**EXTRACTED MATERIAL**
*** Block opens ***
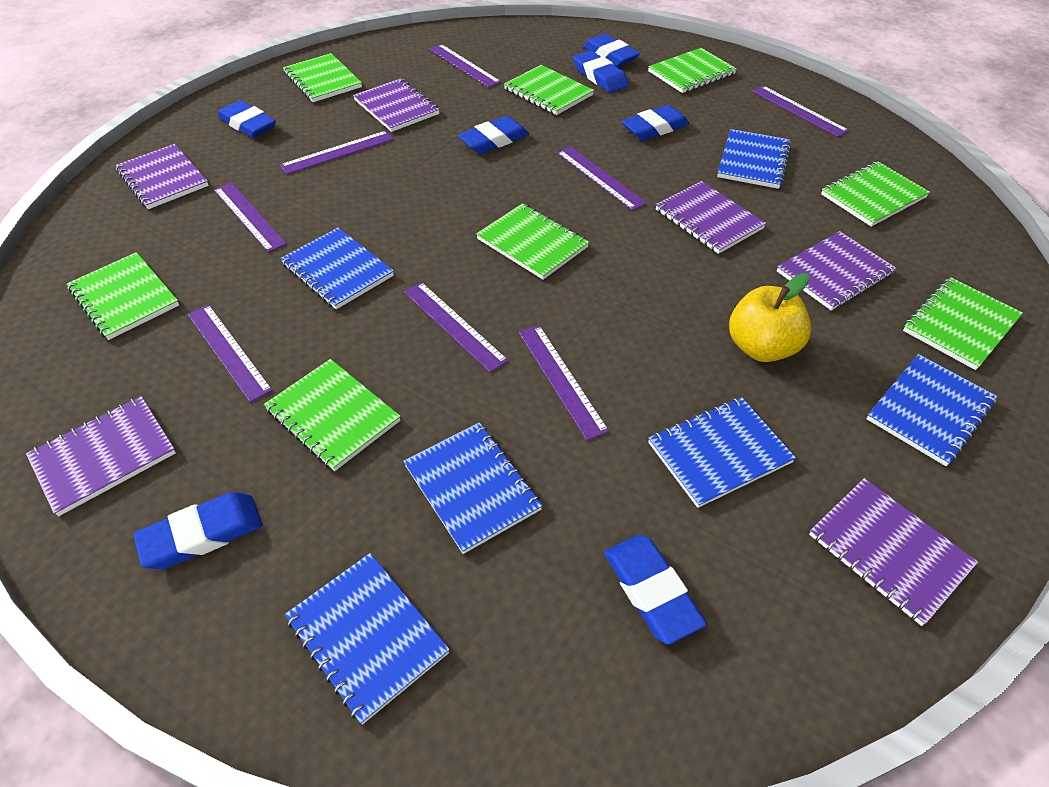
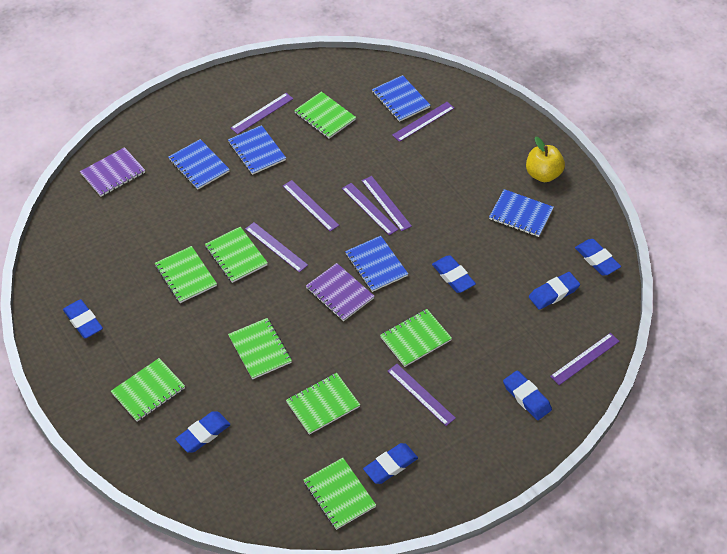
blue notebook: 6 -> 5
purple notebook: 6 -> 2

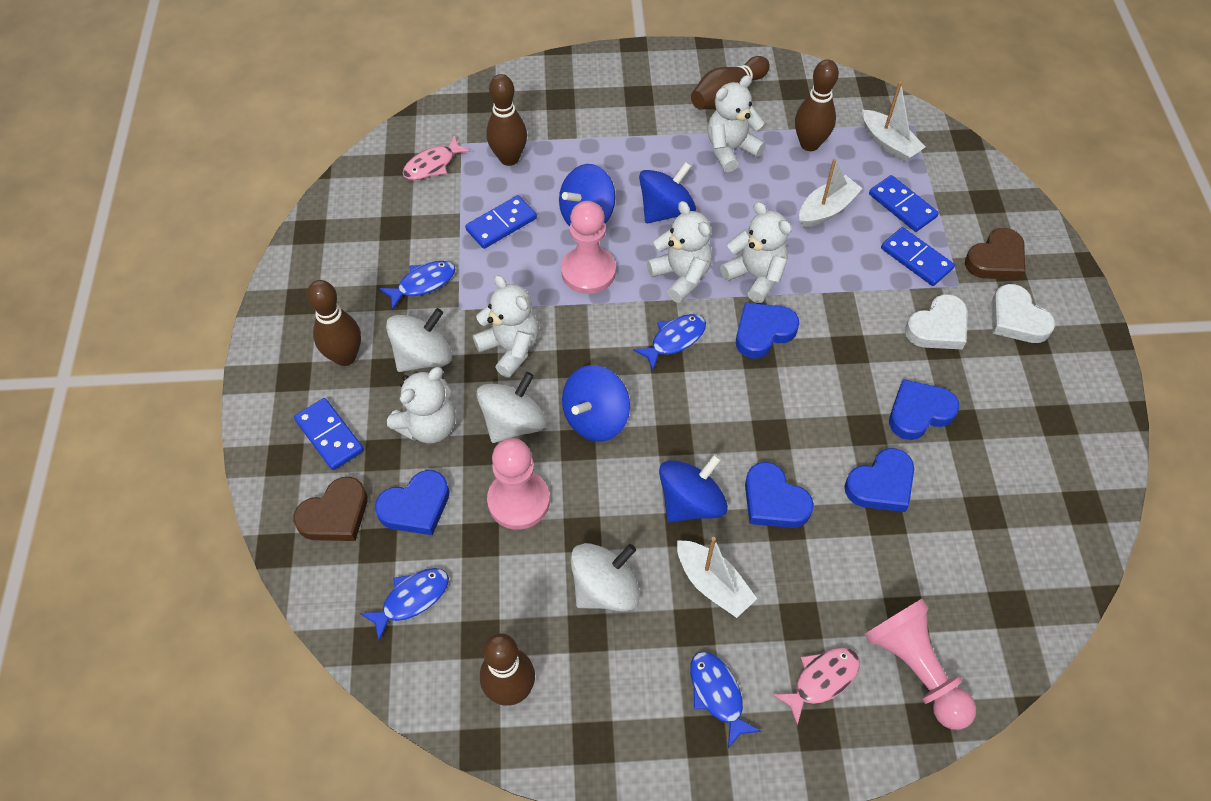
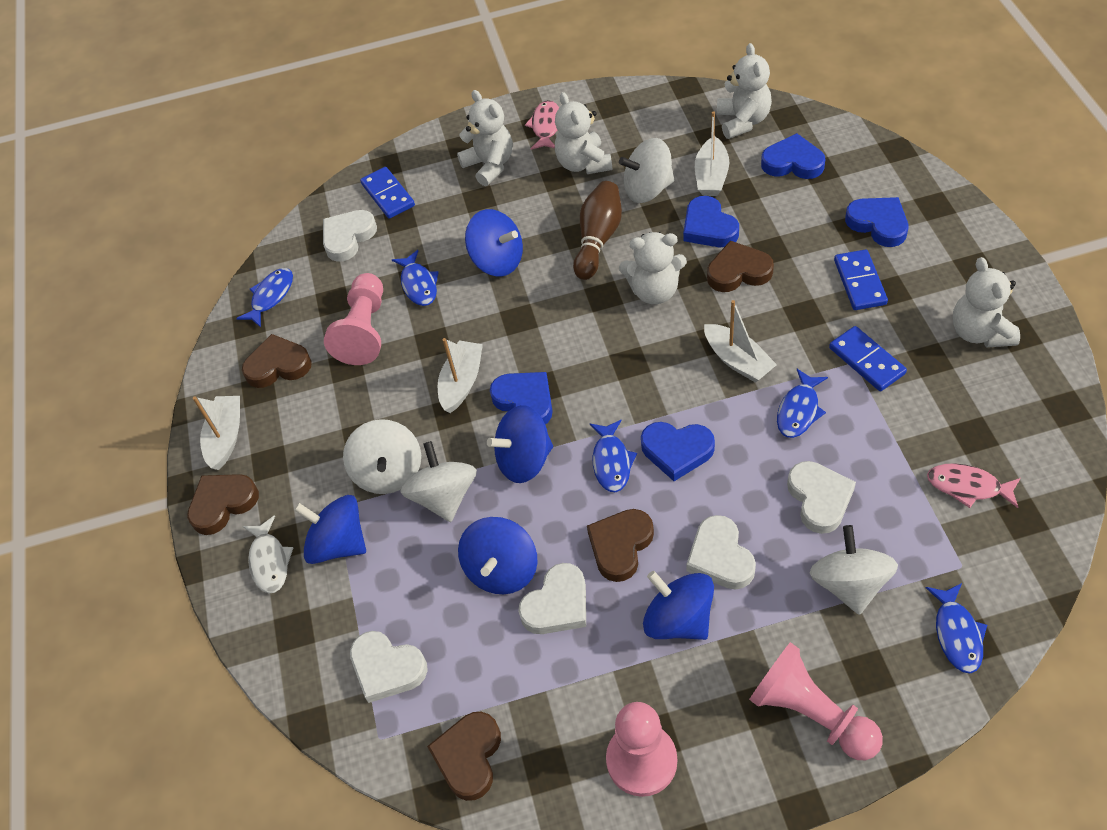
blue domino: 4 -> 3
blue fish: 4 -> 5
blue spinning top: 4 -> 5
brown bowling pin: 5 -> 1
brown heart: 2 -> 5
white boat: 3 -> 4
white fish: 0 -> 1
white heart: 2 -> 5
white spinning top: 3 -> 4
*** Block closes ***
The final stretch of the listing, from the line containing "blue domino: 4 -> 3" through its last line, both included, is to be output exactly and by itself.

**WRITTEN SOLUTION**
blue domino: 4 -> 3
blue fish: 4 -> 5
blue spinning top: 4 -> 5
brown bowling pin: 5 -> 1
brown heart: 2 -> 5
white boat: 3 -> 4
white fish: 0 -> 1
white heart: 2 -> 5
white spinning top: 3 -> 4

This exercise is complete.